INFORMATION PROVIDED:
===
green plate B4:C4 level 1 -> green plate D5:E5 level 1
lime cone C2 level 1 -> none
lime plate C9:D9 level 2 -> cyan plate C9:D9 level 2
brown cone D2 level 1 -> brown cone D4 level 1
===
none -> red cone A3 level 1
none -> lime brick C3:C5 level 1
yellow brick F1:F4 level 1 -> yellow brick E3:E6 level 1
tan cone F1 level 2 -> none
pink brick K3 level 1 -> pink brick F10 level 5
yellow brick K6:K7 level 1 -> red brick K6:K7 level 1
===
WHAT YOU ARE ASKED TO DO: Would you retype exactly the lines above, from the line with "pink brick K3" to the line with "yellow brick K6:K7", with both end lines kept and nothing more?

RESULT OF THIS TASK:
pink brick K3 level 1 -> pink brick F10 level 5
yellow brick K6:K7 level 1 -> red brick K6:K7 level 1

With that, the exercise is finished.